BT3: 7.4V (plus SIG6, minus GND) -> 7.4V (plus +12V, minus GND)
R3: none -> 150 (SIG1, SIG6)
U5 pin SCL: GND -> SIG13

---

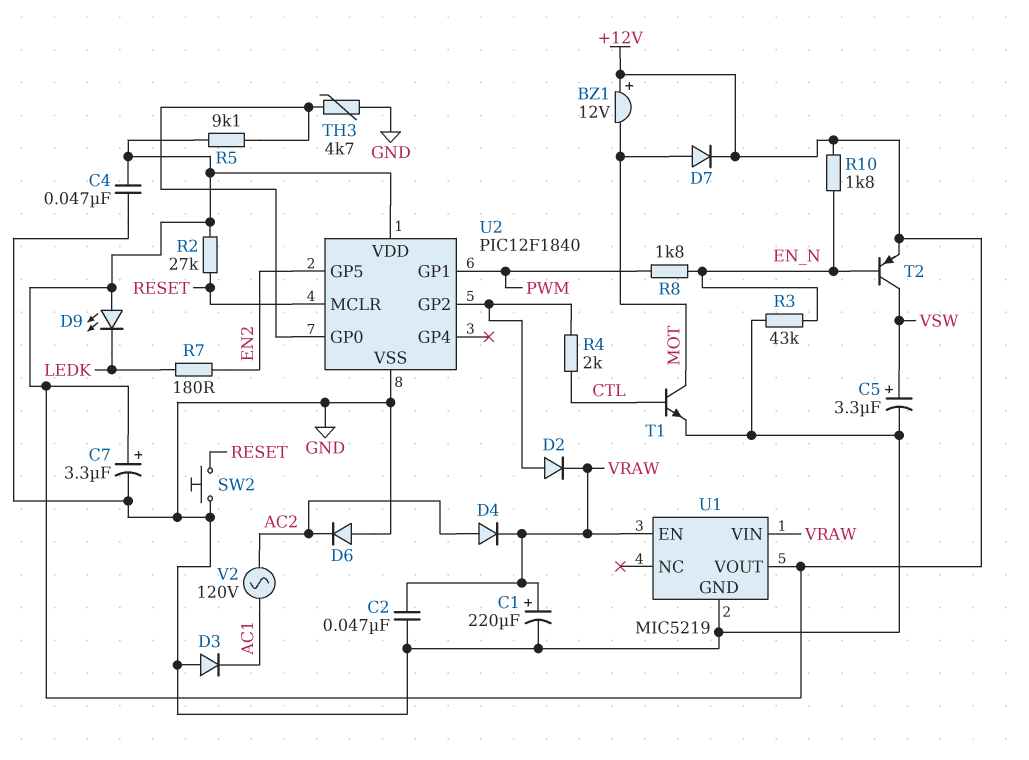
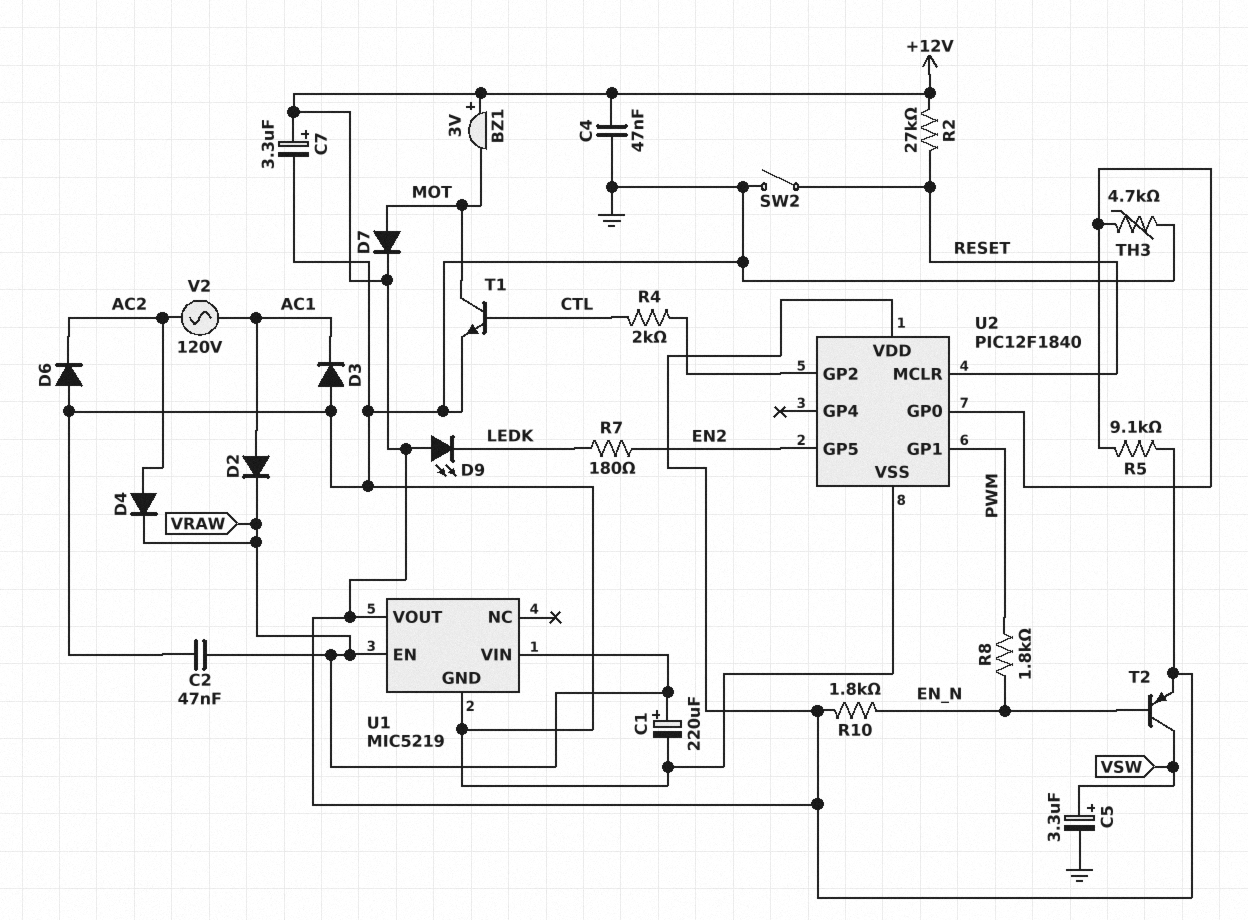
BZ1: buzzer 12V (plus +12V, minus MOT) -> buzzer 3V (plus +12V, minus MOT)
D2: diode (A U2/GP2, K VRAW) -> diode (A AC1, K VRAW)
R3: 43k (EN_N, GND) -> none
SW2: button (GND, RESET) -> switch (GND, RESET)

Exercise:
From the entries above, extract only the lines running from the one containing "D2: diode (A" through the one containing "SW2: button (GND, RESET)", inclusive.

Exercise result:
D2: diode (A U2/GP2, K VRAW) -> diode (A AC1, K VRAW)
R3: 43k (EN_N, GND) -> none
SW2: button (GND, RESET) -> switch (GND, RESET)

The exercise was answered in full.